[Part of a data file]
********************

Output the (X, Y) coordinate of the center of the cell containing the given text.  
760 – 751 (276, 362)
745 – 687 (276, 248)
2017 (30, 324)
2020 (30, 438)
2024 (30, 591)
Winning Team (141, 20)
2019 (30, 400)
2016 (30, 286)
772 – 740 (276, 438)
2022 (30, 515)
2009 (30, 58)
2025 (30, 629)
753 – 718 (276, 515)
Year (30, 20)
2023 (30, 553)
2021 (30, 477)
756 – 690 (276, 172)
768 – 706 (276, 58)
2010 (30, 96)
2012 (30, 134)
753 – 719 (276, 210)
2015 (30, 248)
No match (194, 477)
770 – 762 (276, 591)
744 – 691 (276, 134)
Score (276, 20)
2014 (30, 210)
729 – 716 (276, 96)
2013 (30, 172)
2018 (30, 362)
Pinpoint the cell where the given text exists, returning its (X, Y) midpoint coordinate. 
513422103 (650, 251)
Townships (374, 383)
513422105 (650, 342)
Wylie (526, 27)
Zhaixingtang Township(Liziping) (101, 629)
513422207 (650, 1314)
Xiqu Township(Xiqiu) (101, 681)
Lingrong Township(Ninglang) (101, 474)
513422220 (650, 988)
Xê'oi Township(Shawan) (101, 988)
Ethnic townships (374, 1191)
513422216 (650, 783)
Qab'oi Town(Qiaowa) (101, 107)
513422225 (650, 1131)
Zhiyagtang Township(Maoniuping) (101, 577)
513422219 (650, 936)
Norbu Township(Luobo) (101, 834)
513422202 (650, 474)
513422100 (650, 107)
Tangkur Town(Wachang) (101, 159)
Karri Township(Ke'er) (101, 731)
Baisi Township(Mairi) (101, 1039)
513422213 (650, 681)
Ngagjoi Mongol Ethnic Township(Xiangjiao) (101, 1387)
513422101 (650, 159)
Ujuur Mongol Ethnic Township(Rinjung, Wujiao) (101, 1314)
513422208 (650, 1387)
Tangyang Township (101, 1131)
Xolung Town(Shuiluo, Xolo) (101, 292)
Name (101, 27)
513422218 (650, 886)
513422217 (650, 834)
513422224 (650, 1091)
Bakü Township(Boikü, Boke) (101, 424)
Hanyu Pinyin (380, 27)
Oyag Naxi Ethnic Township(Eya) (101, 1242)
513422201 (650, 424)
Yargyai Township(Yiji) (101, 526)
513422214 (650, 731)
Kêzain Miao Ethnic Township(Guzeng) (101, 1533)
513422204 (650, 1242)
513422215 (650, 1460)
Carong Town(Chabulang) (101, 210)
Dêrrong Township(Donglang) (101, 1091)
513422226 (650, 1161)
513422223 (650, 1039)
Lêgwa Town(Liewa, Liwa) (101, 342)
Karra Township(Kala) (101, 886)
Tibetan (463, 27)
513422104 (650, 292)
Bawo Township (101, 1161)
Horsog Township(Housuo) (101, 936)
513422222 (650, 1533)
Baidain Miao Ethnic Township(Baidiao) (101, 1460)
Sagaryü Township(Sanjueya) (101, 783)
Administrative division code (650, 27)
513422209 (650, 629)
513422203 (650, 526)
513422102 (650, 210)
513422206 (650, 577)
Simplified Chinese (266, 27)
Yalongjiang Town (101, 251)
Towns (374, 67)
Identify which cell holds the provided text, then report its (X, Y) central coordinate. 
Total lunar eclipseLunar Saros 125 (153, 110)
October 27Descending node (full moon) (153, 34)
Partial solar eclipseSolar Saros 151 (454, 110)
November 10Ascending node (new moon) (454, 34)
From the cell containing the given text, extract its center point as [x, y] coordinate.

********************

Copy all of the records above line by line, keeping every character unchanged.

▶ FINAL RESULT
Output the (X, Y) coordinate of the center of the cell containing the given text.  
760 – 751 (276, 362)
745 – 687 (276, 248)
2017 (30, 324)
2020 (30, 438)
2024 (30, 591)
Winning Team (141, 20)
2019 (30, 400)
2016 (30, 286)
772 – 740 (276, 438)
2022 (30, 515)
2009 (30, 58)
2025 (30, 629)
753 – 718 (276, 515)
Year (30, 20)
2023 (30, 553)
2021 (30, 477)
756 – 690 (276, 172)
768 – 706 (276, 58)
2010 (30, 96)
2012 (30, 134)
753 – 719 (276, 210)
2015 (30, 248)
No match (194, 477)
770 – 762 (276, 591)
744 – 691 (276, 134)
Score (276, 20)
2014 (30, 210)
729 – 716 (276, 96)
2013 (30, 172)
2018 (30, 362)
Pinpoint the cell where the given text exists, returning its (X, Y) midpoint coordinate. 
513422103 (650, 251)
Townships (374, 383)
513422105 (650, 342)
Wylie (526, 27)
Zhaixingtang Township(Liziping) (101, 629)
513422207 (650, 1314)
Xiqu Township(Xiqiu) (101, 681)
Lingrong Township(Ninglang) (101, 474)
513422220 (650, 988)
Xê'oi Township(Shawan) (101, 988)
Ethnic townships (374, 1191)
513422216 (650, 783)
Qab'oi Town(Qiaowa) (101, 107)
513422225 (650, 1131)
Zhiyagtang Township(Maoniuping) (101, 577)
513422219 (650, 936)
Norbu Township(Luobo) (101, 834)
513422202 (650, 474)
513422100 (650, 107)
Tangkur Town(Wachang) (101, 159)
Karri Township(Ke'er) (101, 731)
Baisi Township(Mairi) (101, 1039)
513422213 (650, 681)
Ngagjoi Mongol Ethnic Township(Xiangjiao) (101, 1387)
513422101 (650, 159)
Ujuur Mongol Ethnic Township(Rinjung, Wujiao) (101, 1314)
513422208 (650, 1387)
Tangyang Township (101, 1131)
Xolung Town(Shuiluo, Xolo) (101, 292)
Name (101, 27)
513422218 (650, 886)
513422217 (650, 834)
513422224 (650, 1091)
Bakü Township(Boikü, Boke) (101, 424)
Hanyu Pinyin (380, 27)
Oyag Naxi Ethnic Township(Eya) (101, 1242)
513422201 (650, 424)
Yargyai Township(Yiji) (101, 526)
513422214 (650, 731)
Kêzain Miao Ethnic Township(Guzeng) (101, 1533)
513422204 (650, 1242)
513422215 (650, 1460)
Carong Town(Chabulang) (101, 210)
Dêrrong Township(Donglang) (101, 1091)
513422226 (650, 1161)
513422223 (650, 1039)
Lêgwa Town(Liewa, Liwa) (101, 342)
Karra Township(Kala) (101, 886)
Tibetan (463, 27)
513422104 (650, 292)
Bawo Township (101, 1161)
Horsog Township(Housuo) (101, 936)
513422222 (650, 1533)
Baidain Miao Ethnic Township(Baidiao) (101, 1460)
Sagaryü Township(Sanjueya) (101, 783)
Administrative division code (650, 27)
513422209 (650, 629)
513422203 (650, 526)
513422102 (650, 210)
513422206 (650, 577)
Simplified Chinese (266, 27)
Yalongjiang Town (101, 251)
Towns (374, 67)
Identify which cell holds the provided text, then report its (X, Y) central coordinate. 
Total lunar eclipseLunar Saros 125 (153, 110)
October 27Descending node (full moon) (153, 34)
Partial solar eclipseSolar Saros 151 (454, 110)
November 10Ascending node (new moon) (454, 34)
From the cell containing the given text, extract its center point as [x, y] coordinate.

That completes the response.